▶ Your instructions: Please return the lines below verbatim, beginning at the one that has "BUTTON2: B3F -> KY-004" and stopping after the one that has "SERVO: DS3218 -> MG90S", and add no other lines.

▶ Available data:
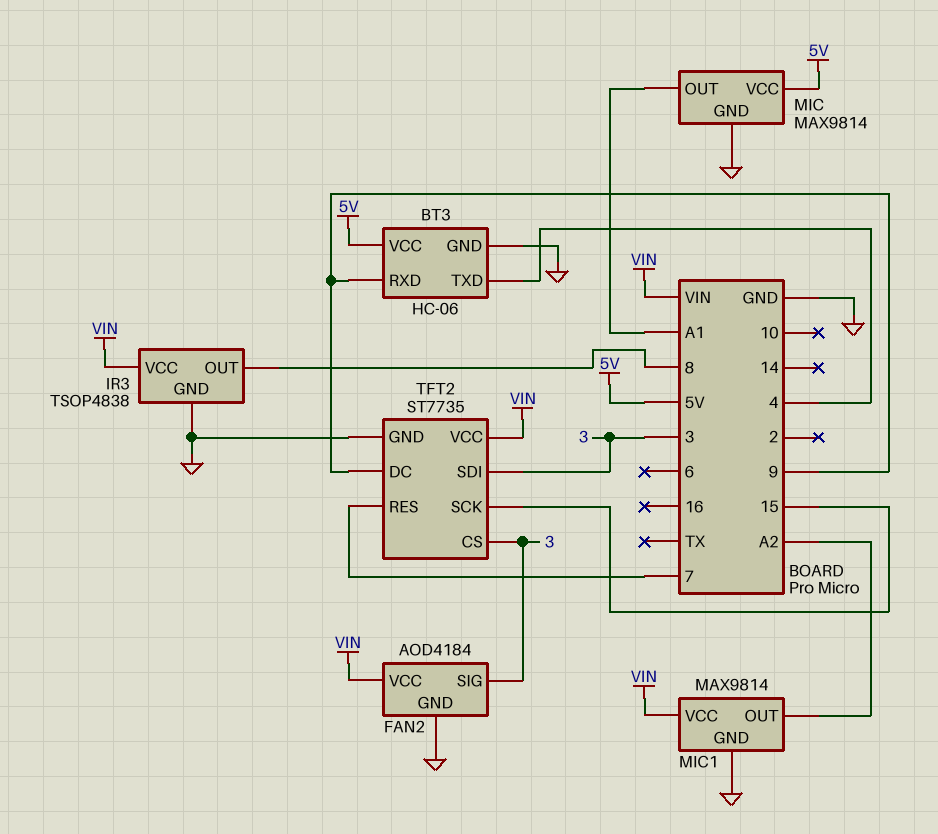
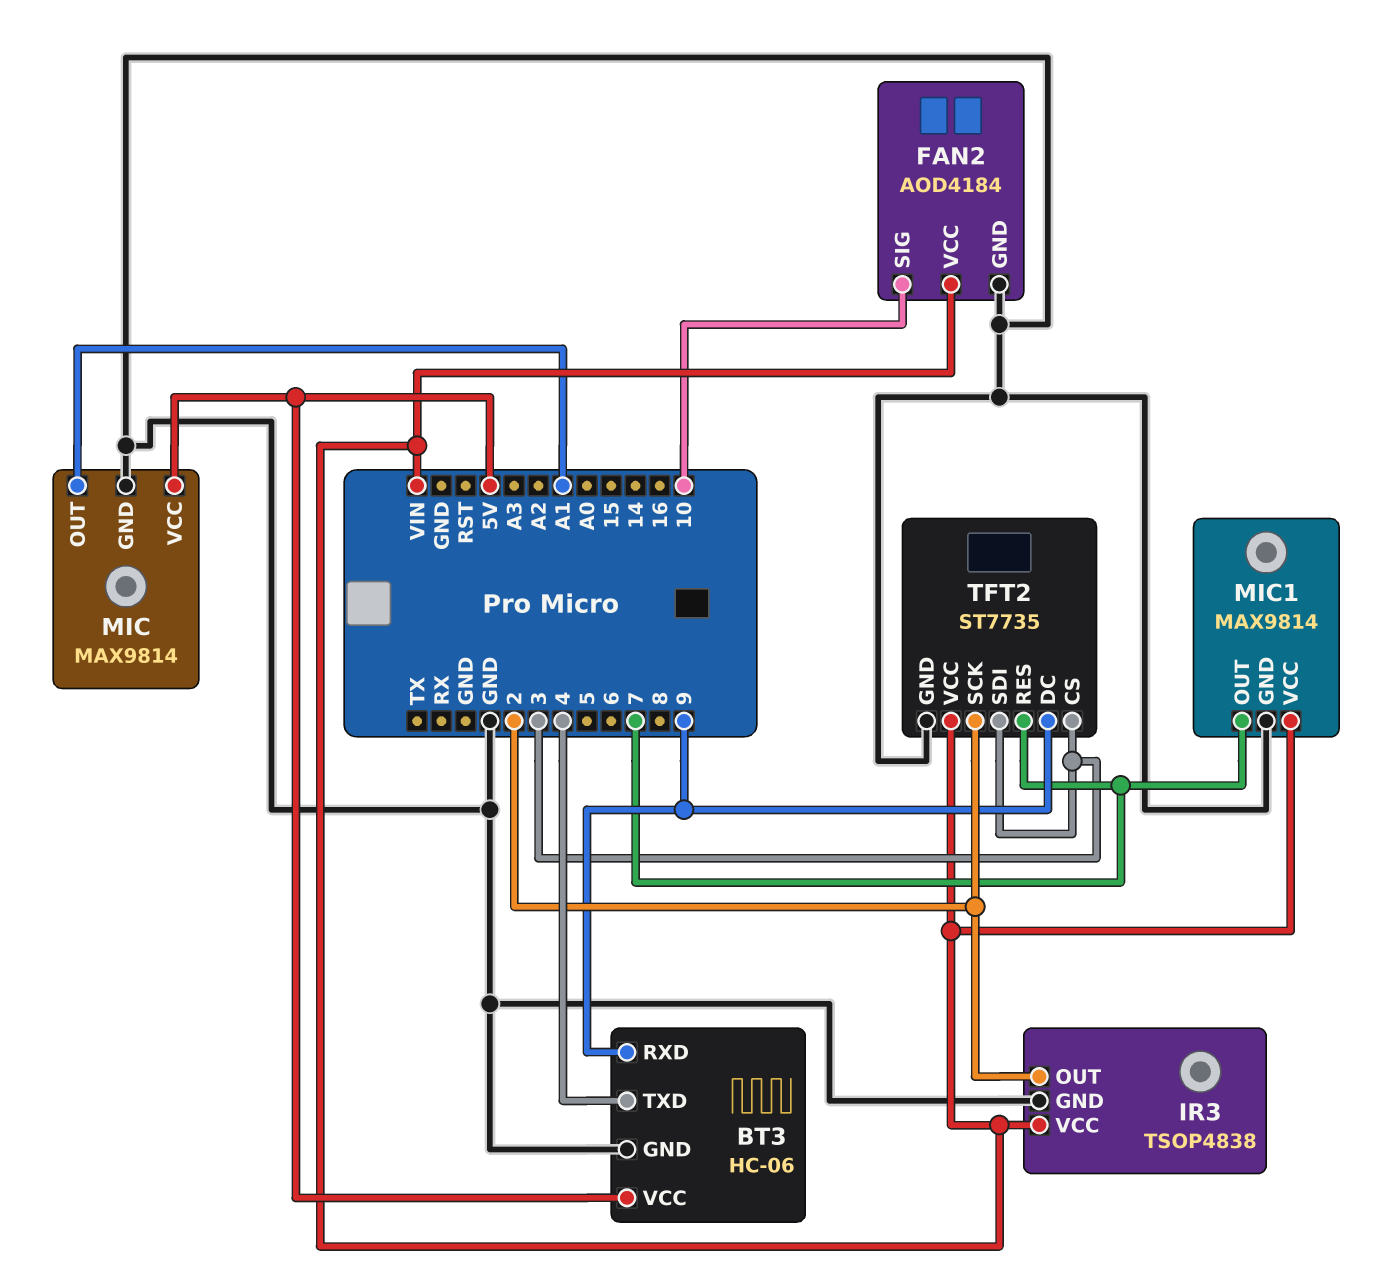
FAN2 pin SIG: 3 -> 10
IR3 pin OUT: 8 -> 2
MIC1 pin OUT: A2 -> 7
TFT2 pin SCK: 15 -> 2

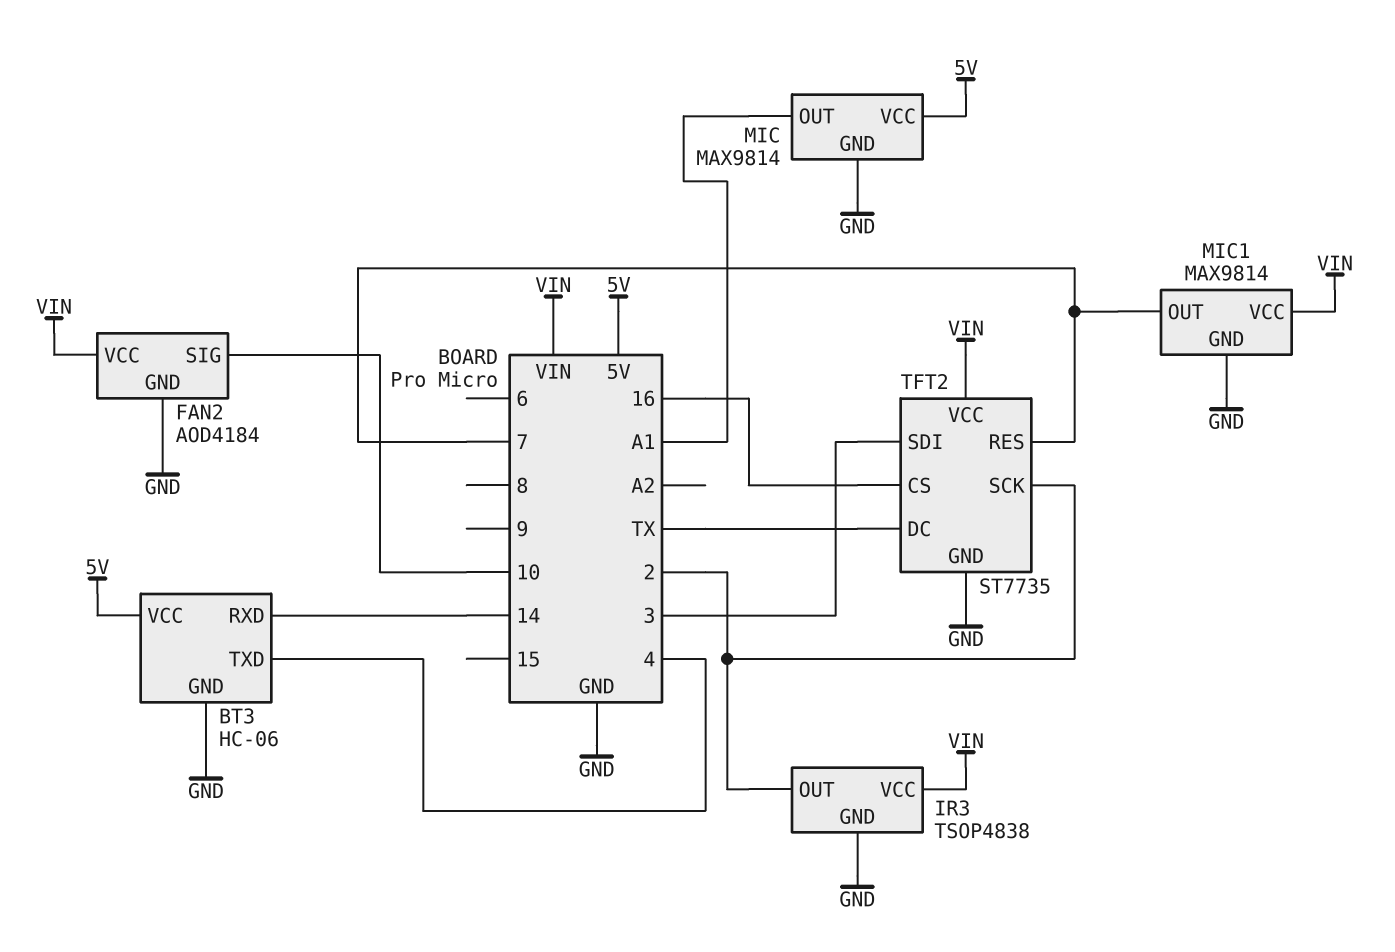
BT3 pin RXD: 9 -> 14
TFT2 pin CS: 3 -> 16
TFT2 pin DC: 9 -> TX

---

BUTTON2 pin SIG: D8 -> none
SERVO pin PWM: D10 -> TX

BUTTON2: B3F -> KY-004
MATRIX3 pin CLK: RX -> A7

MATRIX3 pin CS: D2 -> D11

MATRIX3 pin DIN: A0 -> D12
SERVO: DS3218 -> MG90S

▶ Answer to the exercise:
BUTTON2: B3F -> KY-004
MATRIX3 pin CLK: RX -> A7

MATRIX3 pin CS: D2 -> D11

MATRIX3 pin DIN: A0 -> D12
SERVO: DS3218 -> MG90S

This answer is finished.